RECORDS:
────────────────────────────────────────

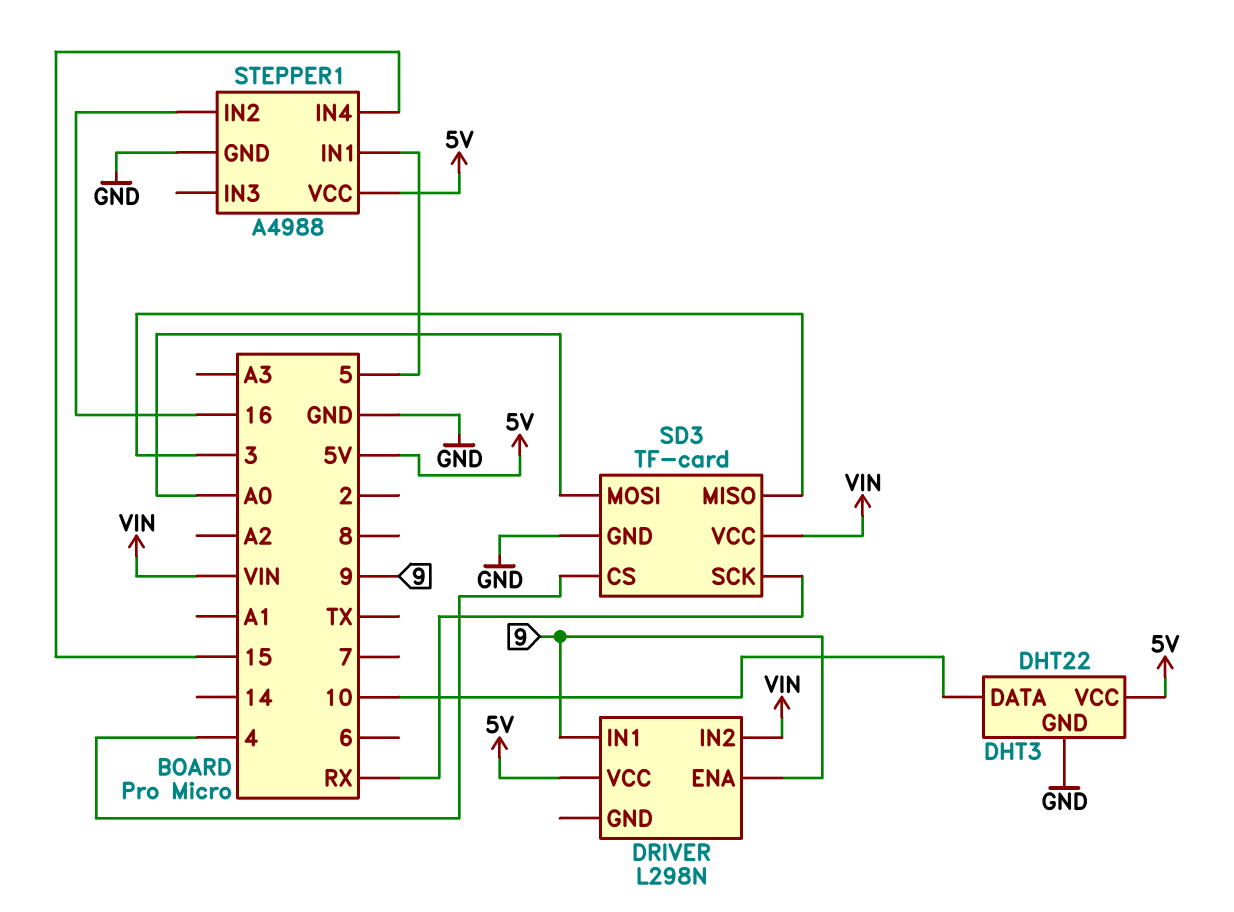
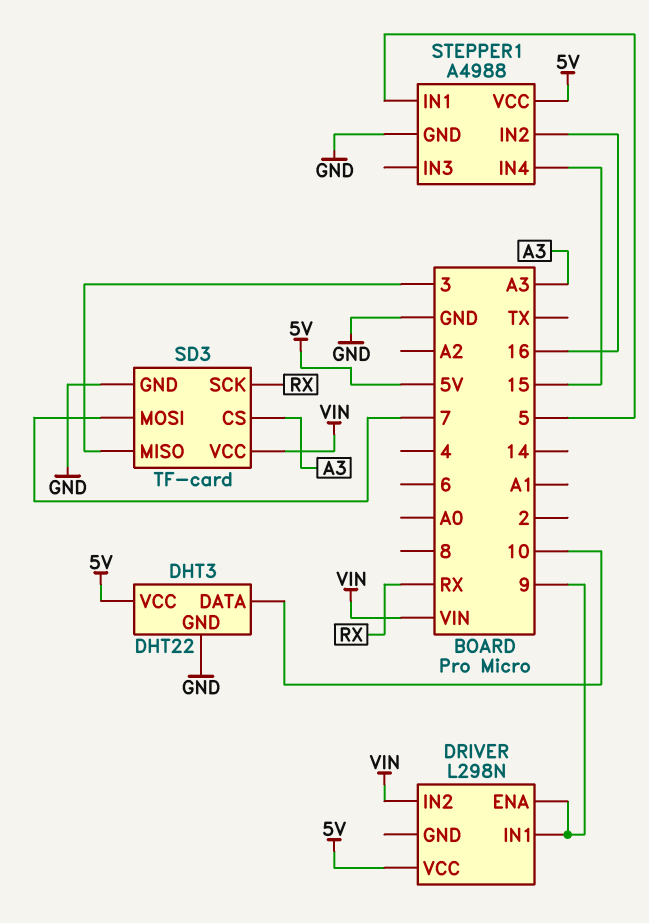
SD3 pin CS: 4 -> A3
SD3 pin MOSI: A0 -> 7

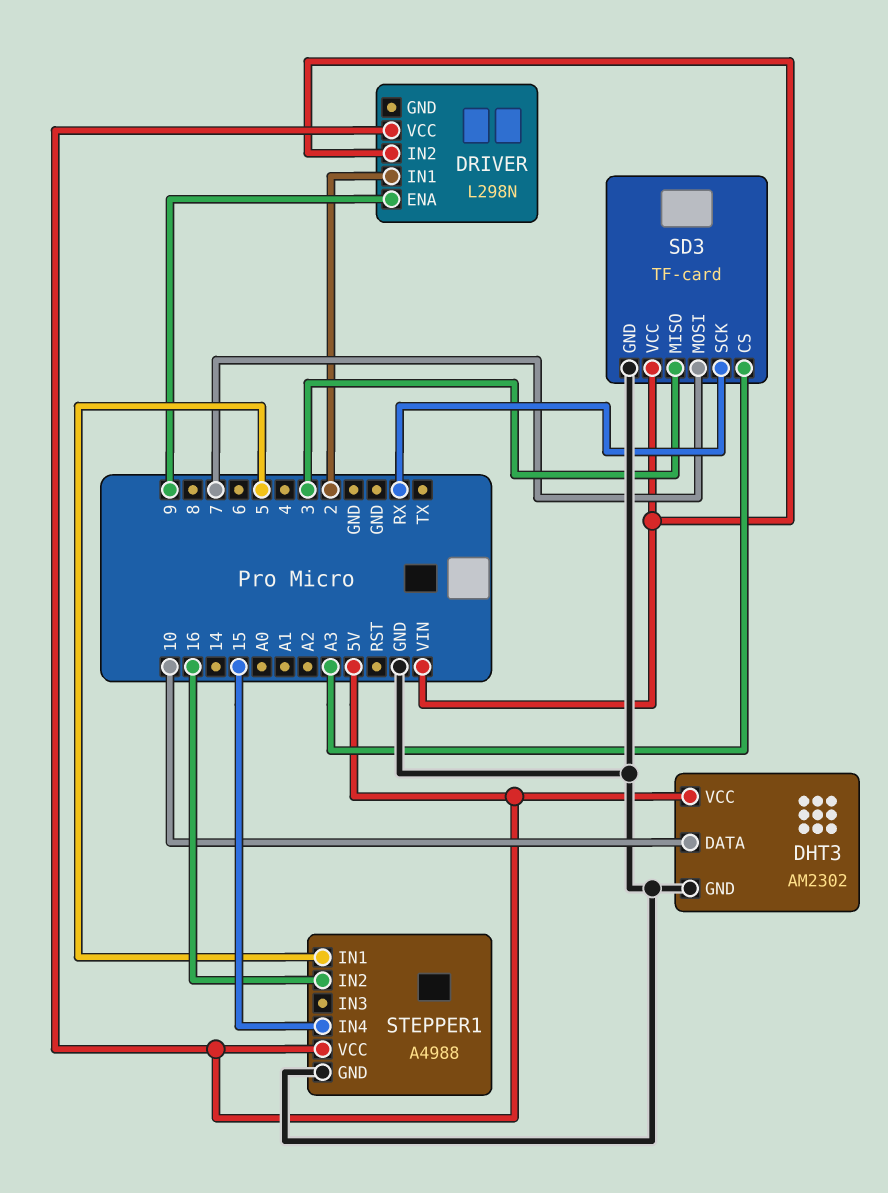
DHT3: DHT22 -> AM2302
DRIVER pin IN1: 9 -> 2

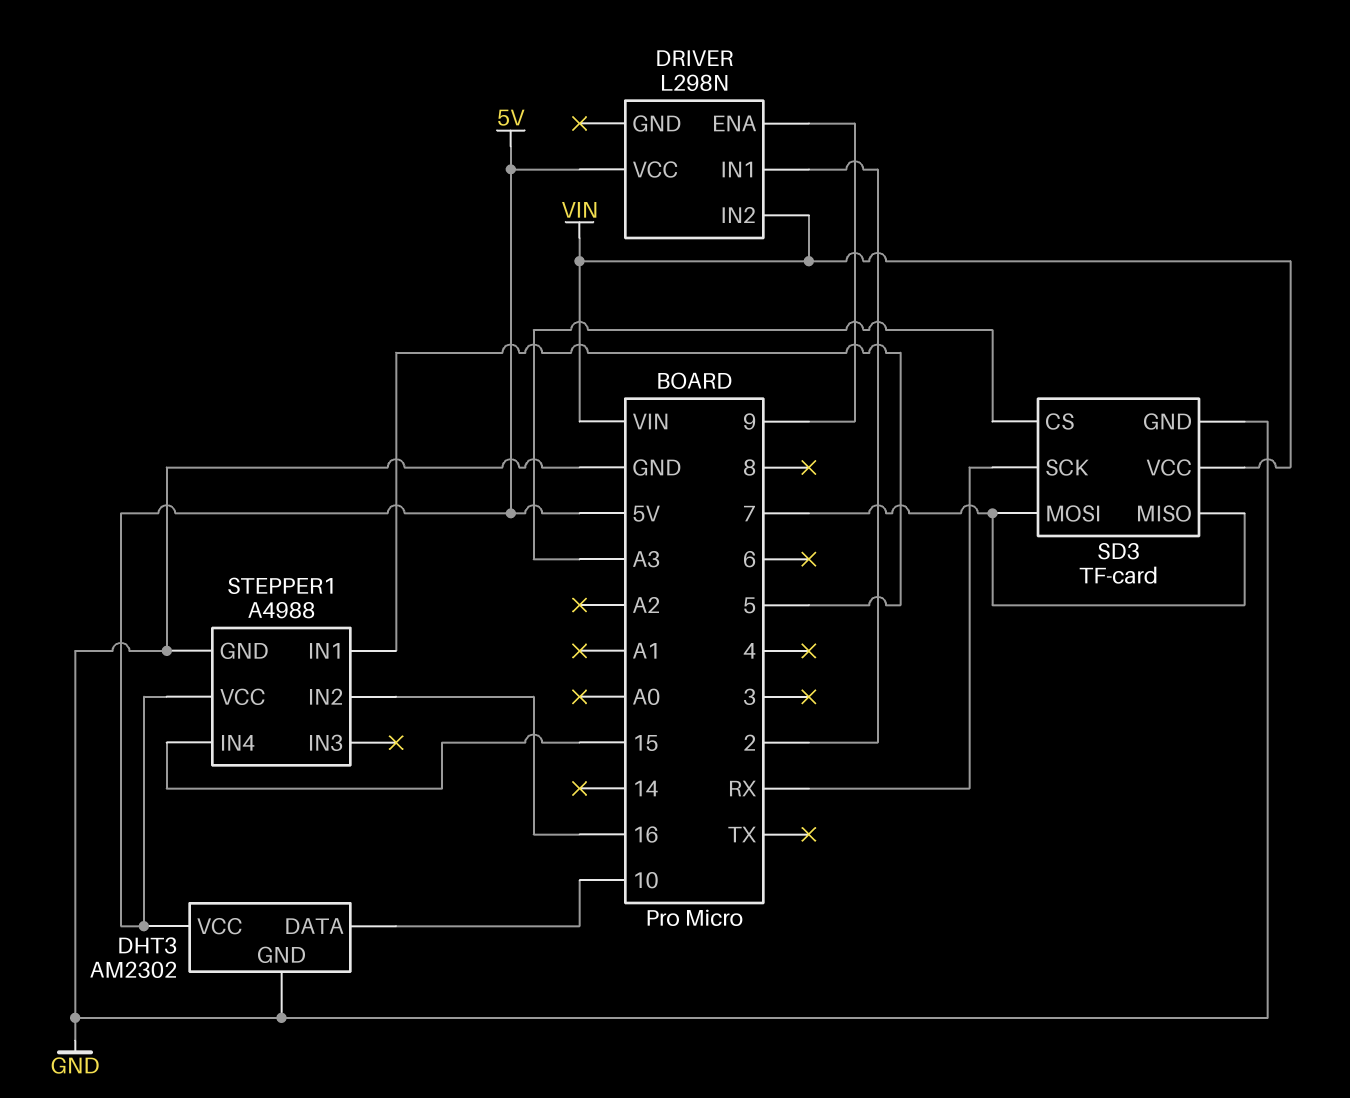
SD3 pin MISO: 3 -> 7

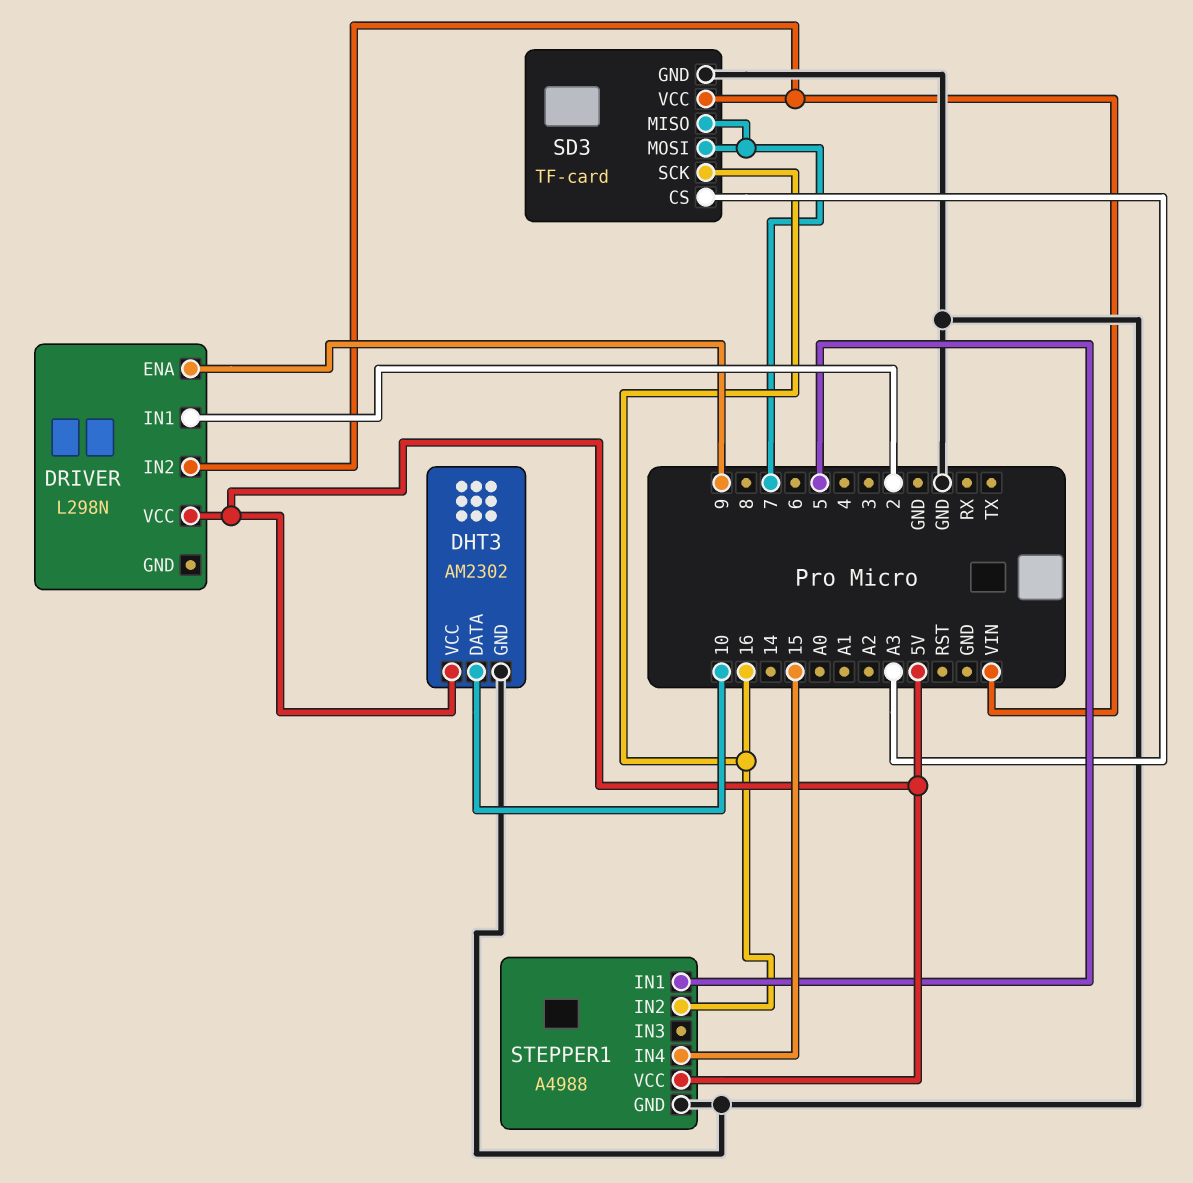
SD3 pin SCK: RX -> 16

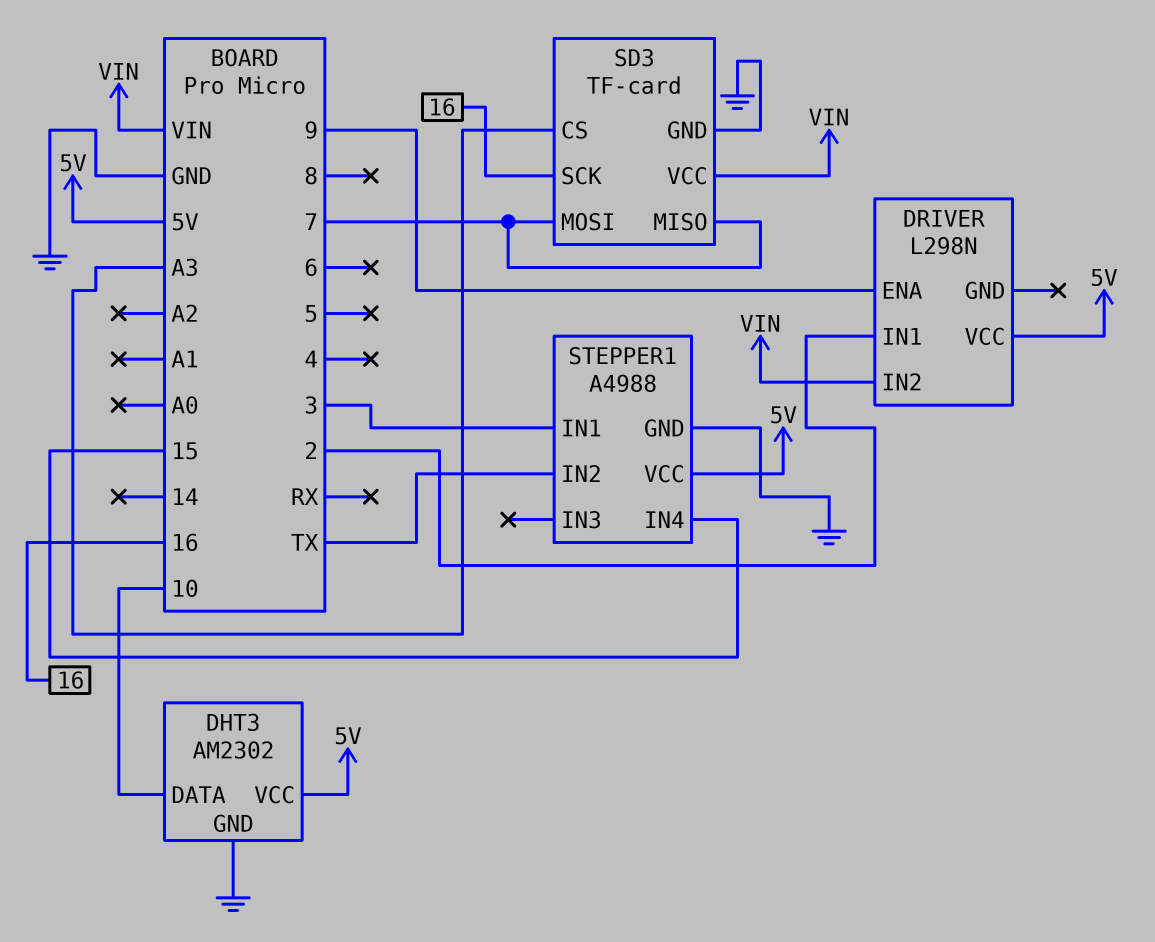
STEPPER1 pin IN1: 5 -> 3
STEPPER1 pin IN2: 16 -> TX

────────────────────────────────────────

TASK ITEM:
Word for word, repeat only the lines from the line containing "SD3 pin MOSI: A0 -> 7" through the end of the data, without any pictures.

WRITTEN SOLUTION:
SD3 pin MOSI: A0 -> 7

DHT3: DHT22 -> AM2302
DRIVER pin IN1: 9 -> 2

SD3 pin MISO: 3 -> 7

SD3 pin SCK: RX -> 16

STEPPER1 pin IN1: 5 -> 3
STEPPER1 pin IN2: 16 -> TX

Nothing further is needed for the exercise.